#### [Task instructions]
Each record below is to be retyped exactly, with its pictures omitted.

- - - -

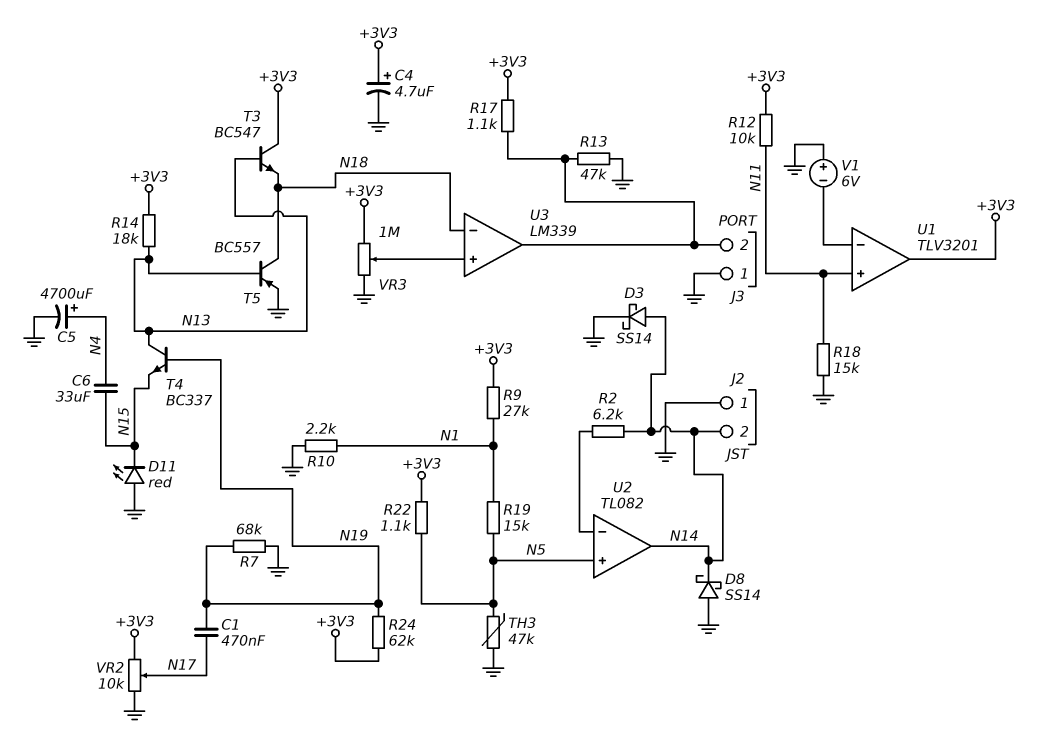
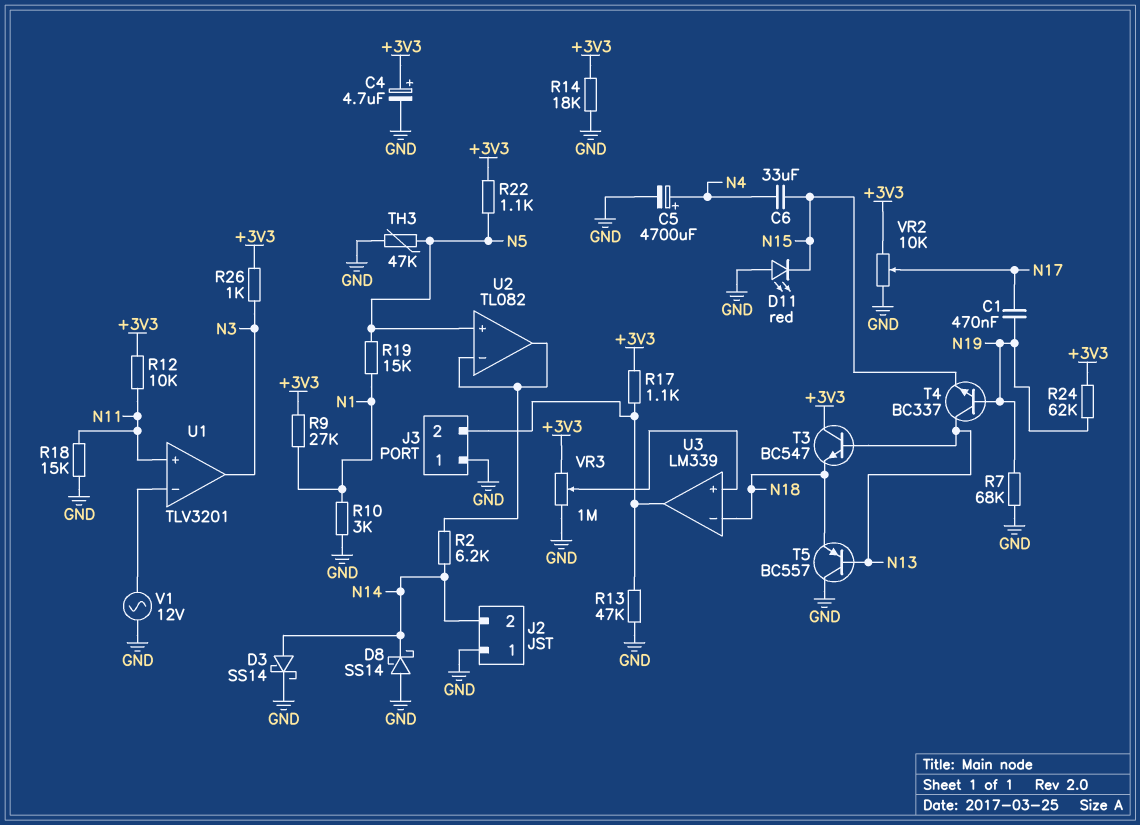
R10: 2.2k (GND, N1) -> 3k (GND, N1)
R14: 18k (+3V3, N13) -> 18k (+3V3, GND)
R26: none -> 1k (+3V3, N3)
T5: PNP BC557 (B N13, C N18, E GND) -> PNP BC557 (B N13, C GND, E N18)
U1 pin out: +3V3 -> N3
U2 pin out: N14 -> U2/in-
V1: 6V (plus GND, minus U1/in-) -> AC 12V (GND, U1/in-)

- - - -

#### [Answer below]
R10: 2.2k (GND, N1) -> 3k (GND, N1)
R14: 18k (+3V3, N13) -> 18k (+3V3, GND)
R26: none -> 1k (+3V3, N3)
T5: PNP BC557 (B N13, C N18, E GND) -> PNP BC557 (B N13, C GND, E N18)
U1 pin out: +3V3 -> N3
U2 pin out: N14 -> U2/in-
V1: 6V (plus GND, minus U1/in-) -> AC 12V (GND, U1/in-)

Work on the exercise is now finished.